Problem statement
Your task is to reproduce the listing exactly, without its images.

Supplied records
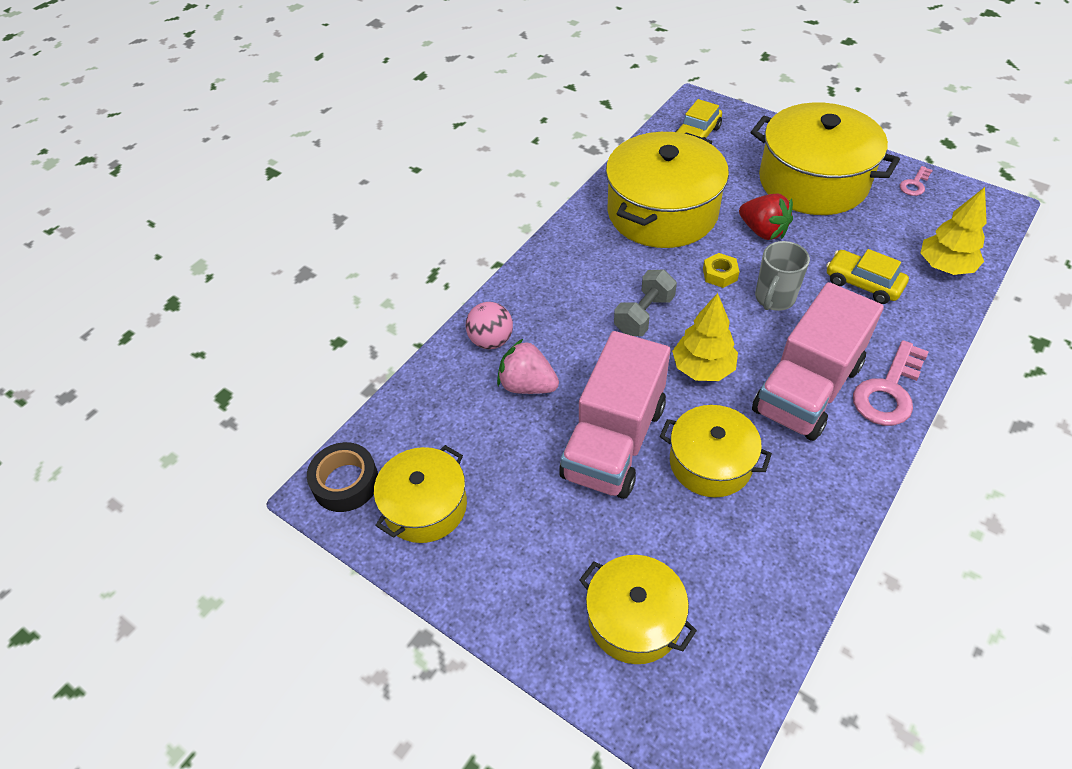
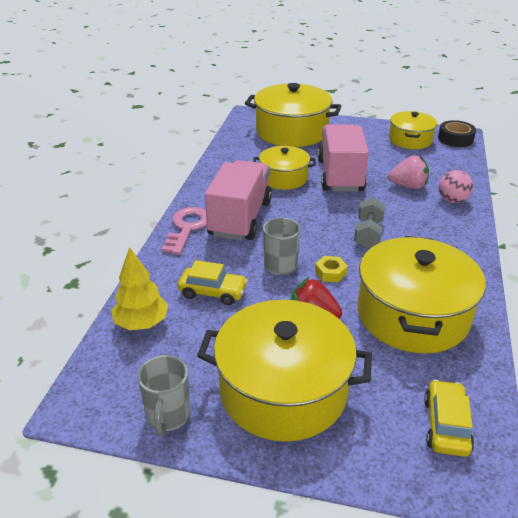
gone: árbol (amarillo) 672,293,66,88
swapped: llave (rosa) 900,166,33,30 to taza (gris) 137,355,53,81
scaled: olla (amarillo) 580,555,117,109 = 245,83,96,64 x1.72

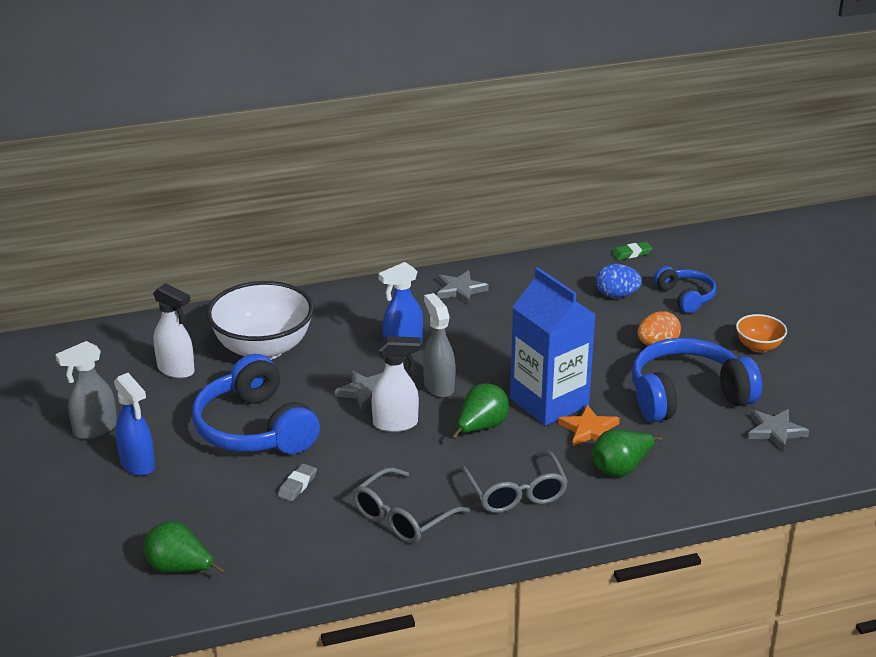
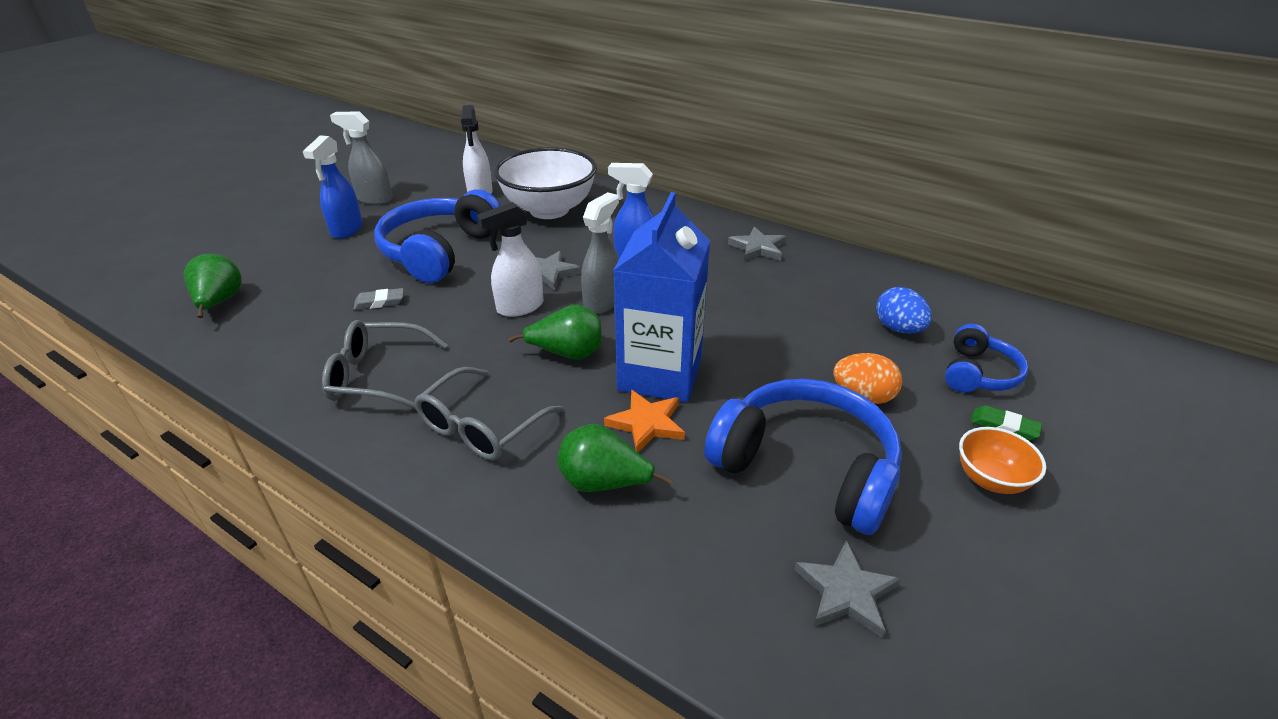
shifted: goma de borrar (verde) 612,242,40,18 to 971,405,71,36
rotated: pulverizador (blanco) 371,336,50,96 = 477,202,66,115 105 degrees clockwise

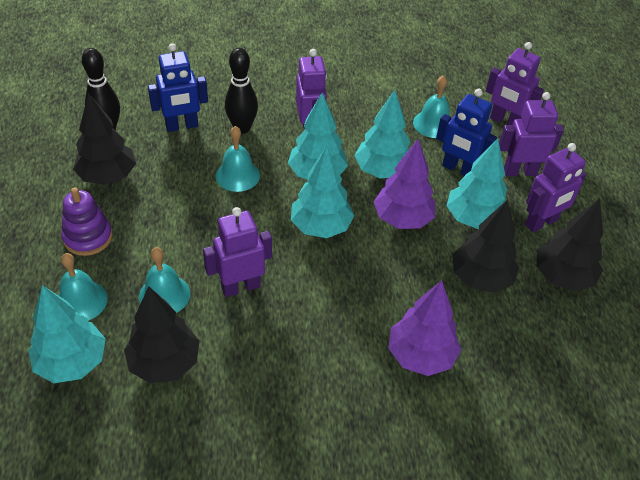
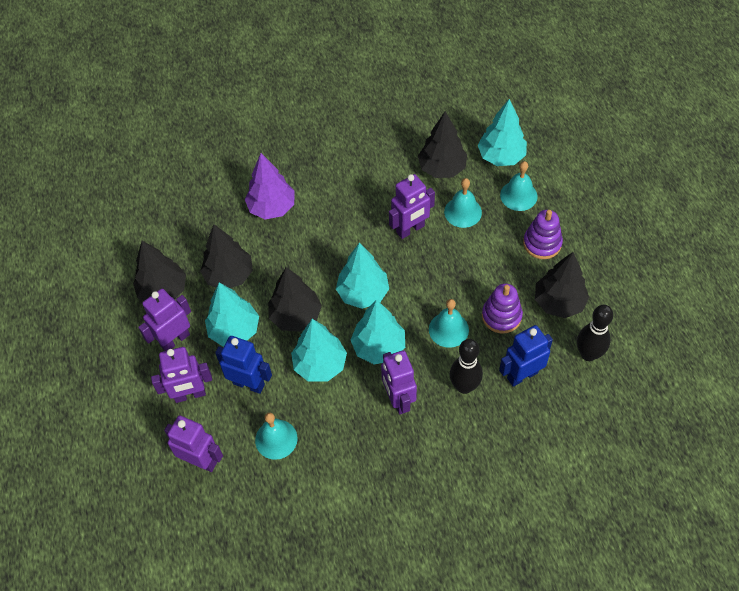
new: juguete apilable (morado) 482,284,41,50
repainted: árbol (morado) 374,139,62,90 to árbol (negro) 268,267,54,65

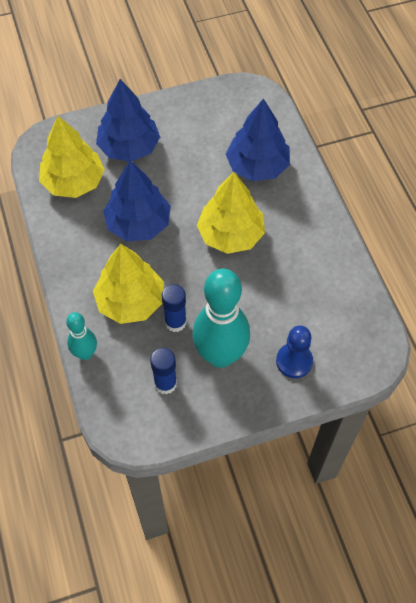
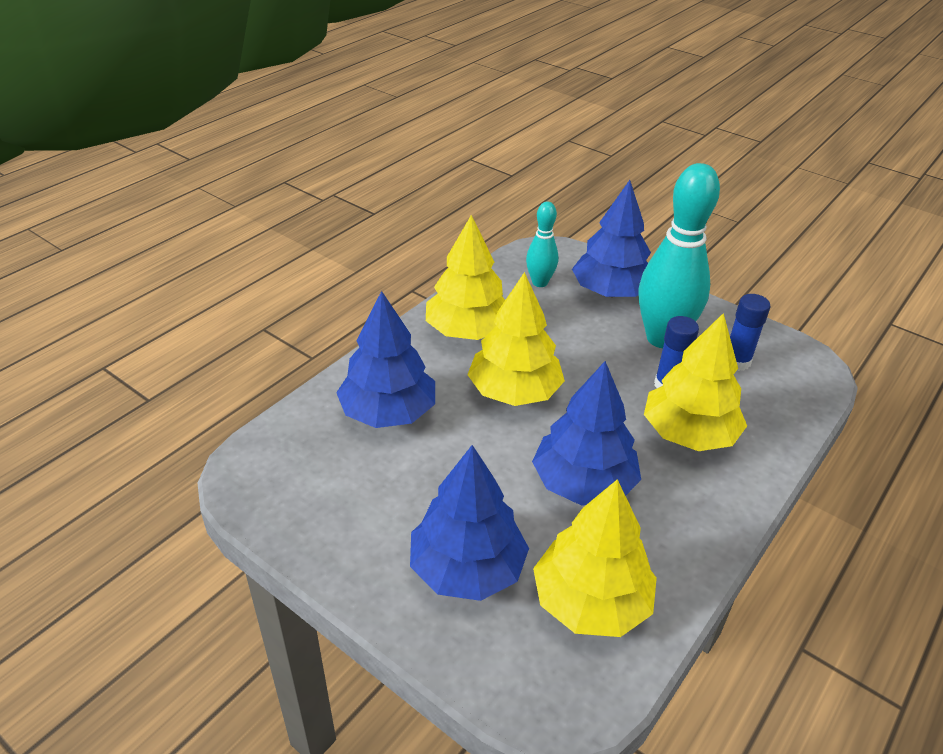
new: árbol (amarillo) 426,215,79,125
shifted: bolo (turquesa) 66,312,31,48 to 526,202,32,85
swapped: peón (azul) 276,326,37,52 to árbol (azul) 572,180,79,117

Answer for this exercise
gone: árbol (amarillo) 672,293,66,88
swapped: llave (rosa) 900,166,33,30 to taza (gris) 137,355,53,81
scaled: olla (amarillo) 580,555,117,109 = 245,83,96,64 x1.72

shifted: goma de borrar (verde) 612,242,40,18 to 971,405,71,36
rotated: pulverizador (blanco) 371,336,50,96 = 477,202,66,115 105 degrees clockwise

new: juguete apilable (morado) 482,284,41,50
repainted: árbol (morado) 374,139,62,90 to árbol (negro) 268,267,54,65

new: árbol (amarillo) 426,215,79,125
shifted: bolo (turquesa) 66,312,31,48 to 526,202,32,85
swapped: peón (azul) 276,326,37,52 to árbol (azul) 572,180,79,117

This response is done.